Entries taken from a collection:
*** Begin section ***
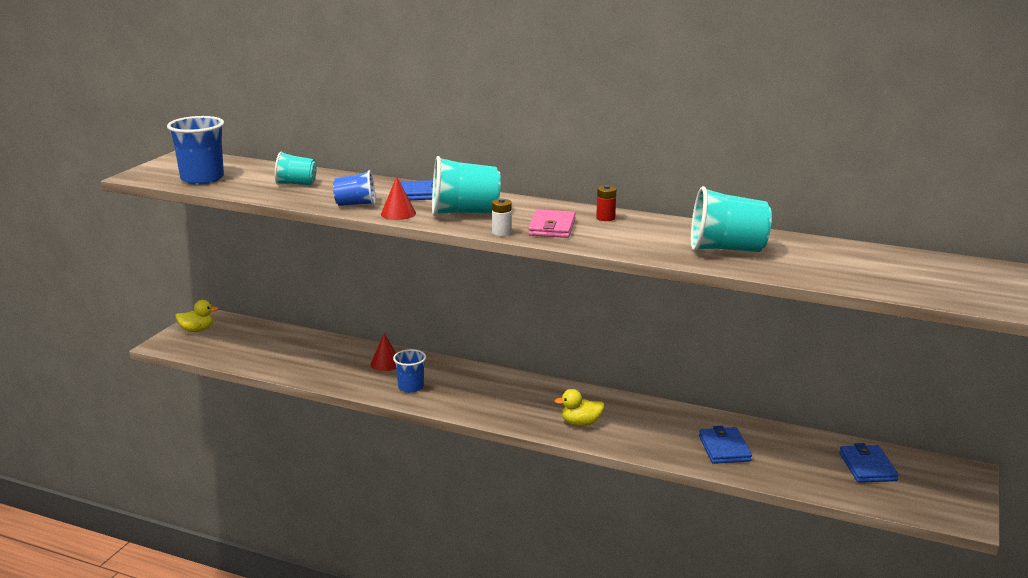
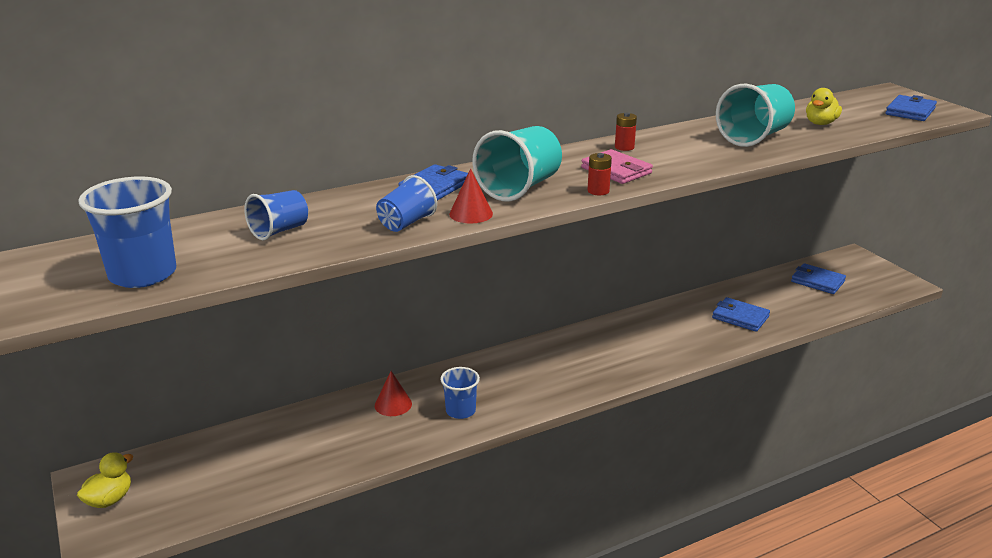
camera: 50 degrees left, 5 degrees up
turquoise cup [275,151,317,185] -> blue cup [244,190,308,240]
white battery [492,198,512,236] -> red battery [588,153,612,195]
yellow duck [555,389,605,426] -> yellow duck moved to [806,88,842,125]
none -> blue wallet [885,95,937,121]

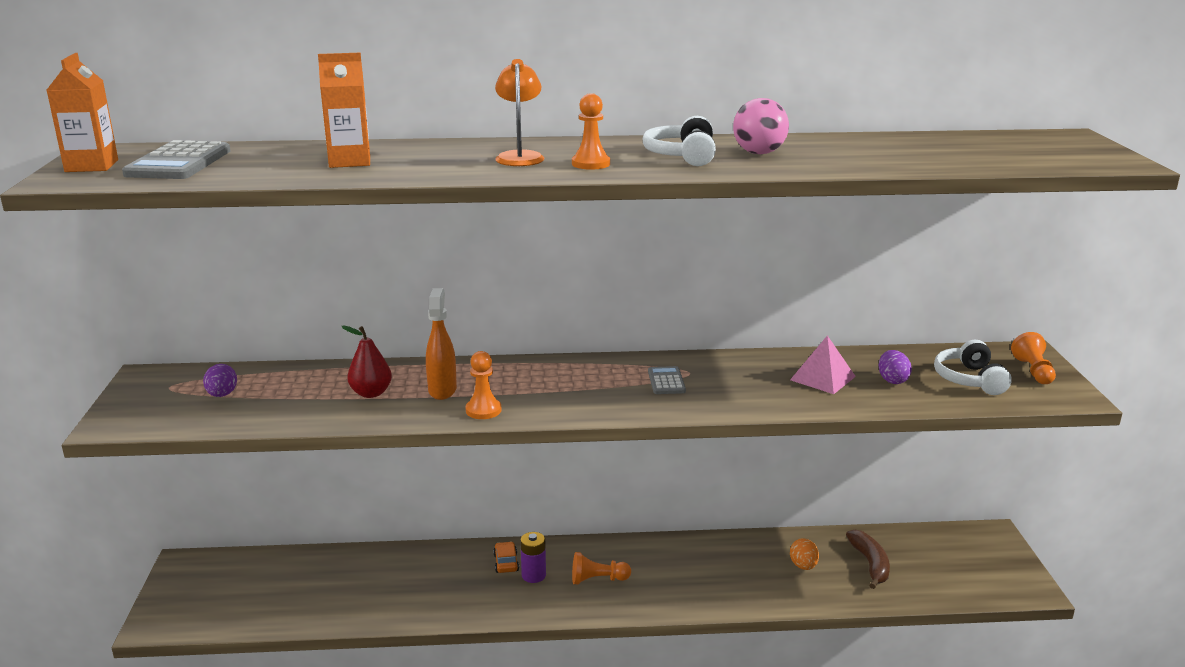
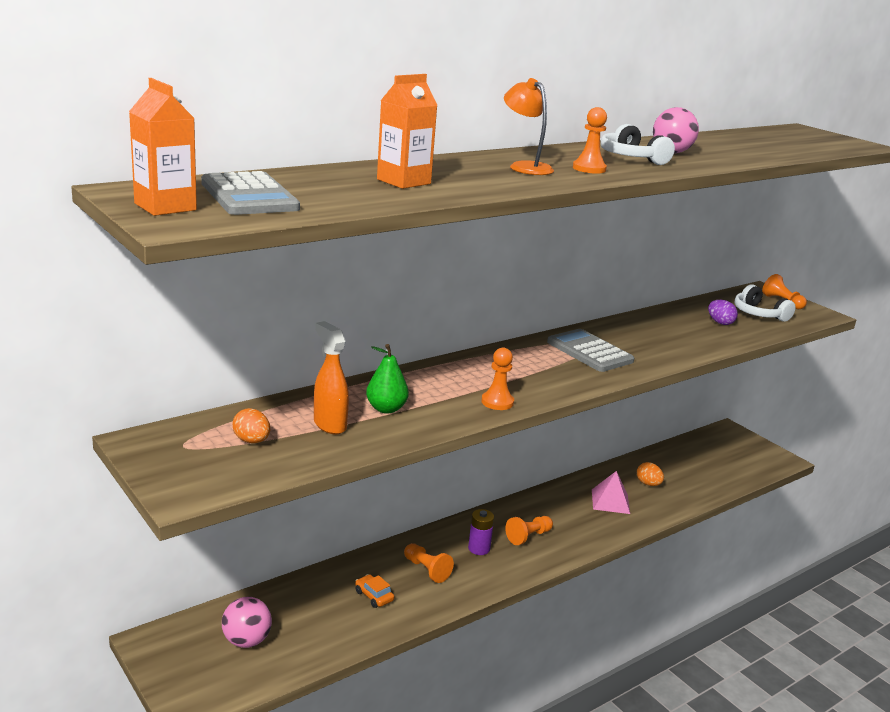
camera: 35 degrees left, 0 degrees up
purple egg [203,364,237,397] -> orange egg [232,408,270,443]
red pear [341,325,392,398] -> green pear [366,344,409,413]
orange spray bottle [426,288,457,400] -> orange spray bottle moved to [314,321,349,434]
orange car [493,541,519,573] -> orange car moved to [355,574,394,608]
grey calculator [648,366,686,394] -> grey calculator [547,329,634,372], size x1.81
pink pyramid [790,335,856,394] -> pink pyramid moved to [592,471,630,514]
brown banana [846,530,890,589] -> none
none -> pink ball [222,597,272,648]
none -> orange pawn [404,543,454,583]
*** End section ***
WORK TO BE COMPLETED:
Show all lines above holding "left".

ANSWER AREA:
camera: 50 degrees left, 5 degrees up
camera: 35 degrees left, 0 degrees up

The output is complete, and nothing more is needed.